Your goal >> Reproduce the lines below verbatim. Pictures are to be omitted.

Material provided below:

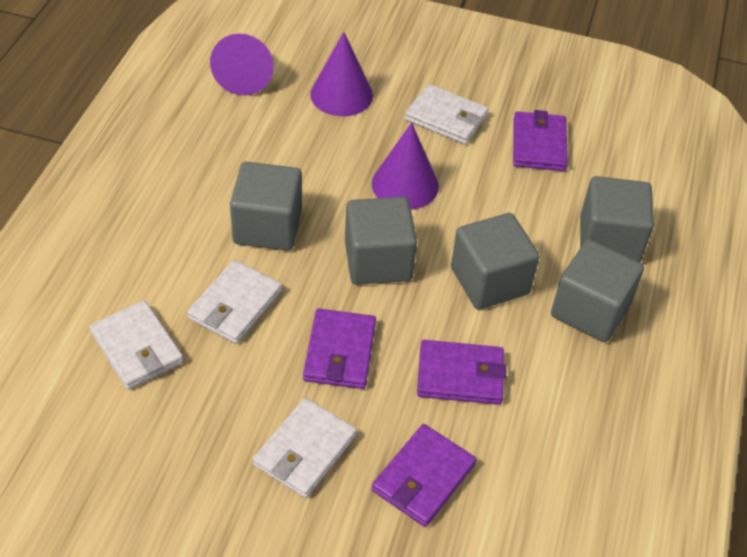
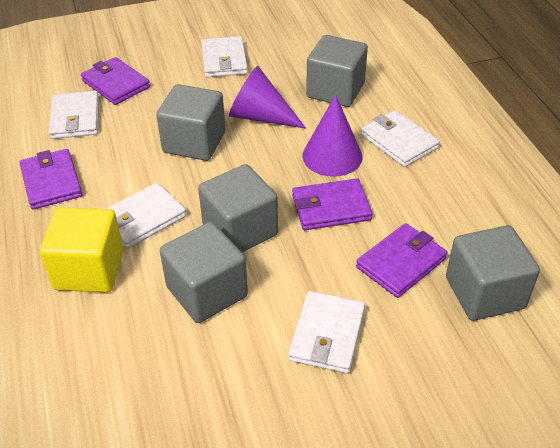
purple cone: 3 -> 2
white wallet: 4 -> 5
yellow cube: 0 -> 1

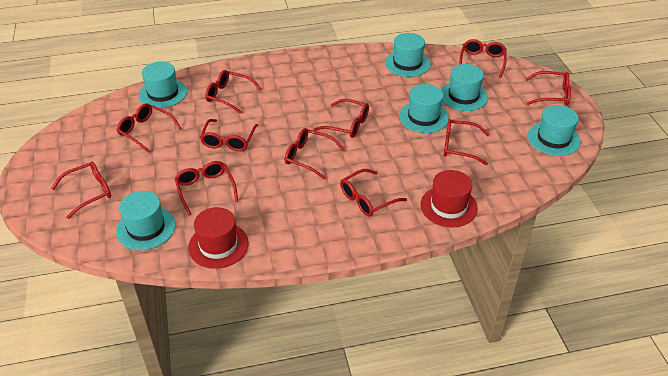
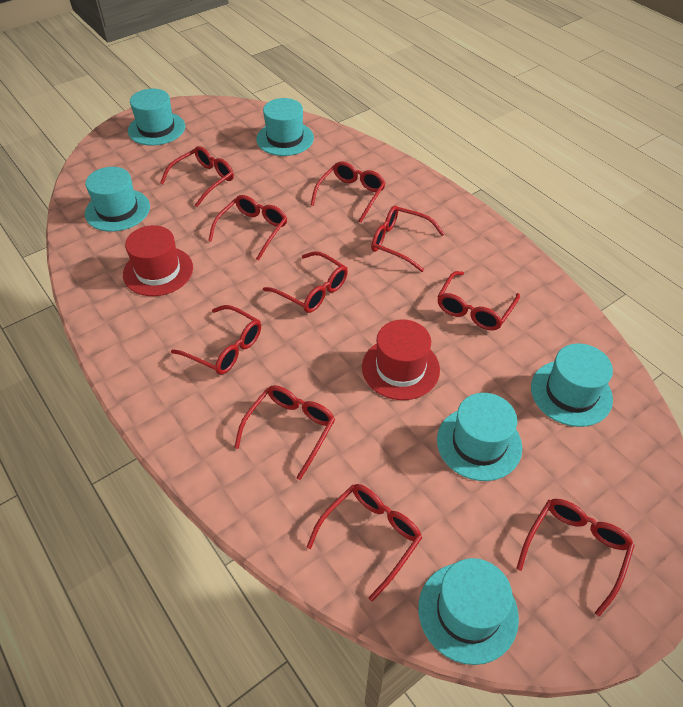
red glasses: 11 -> 10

End of Material provided.

Answer to this problem >>
purple cone: 3 -> 2
white wallet: 4 -> 5
yellow cube: 0 -> 1

red glasses: 11 -> 10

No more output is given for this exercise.